## Given information
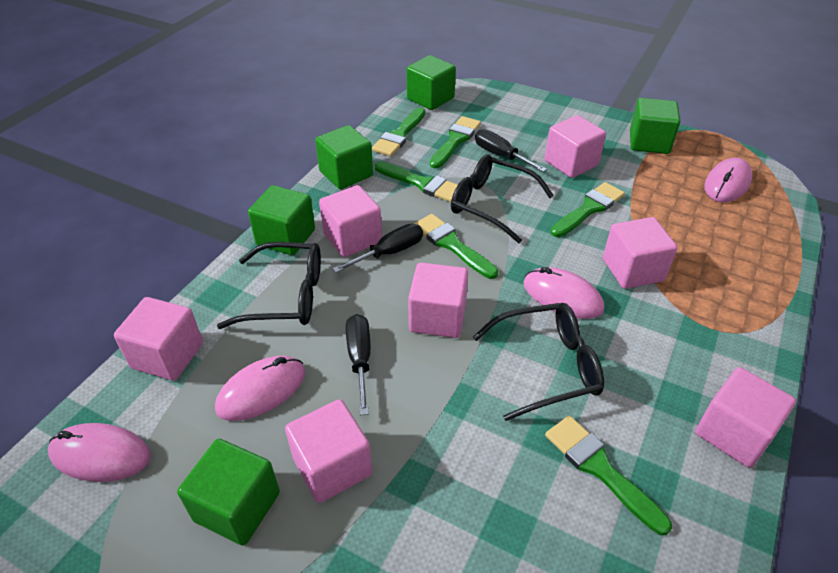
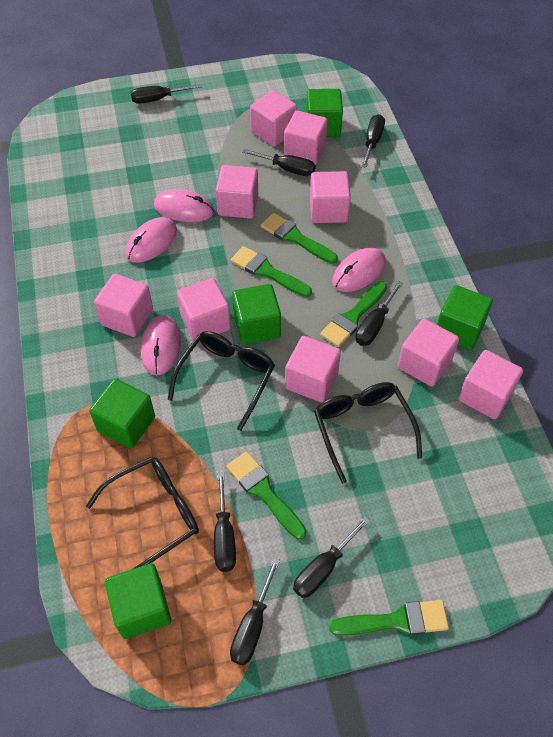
black screwdriver: 3 -> 7
green brush: 6 -> 5
pink cube: 7 -> 9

## Task prompt
Please give back the data above word for word, with no pictures included.

## Written answer
black screwdriver: 3 -> 7
green brush: 6 -> 5
pink cube: 7 -> 9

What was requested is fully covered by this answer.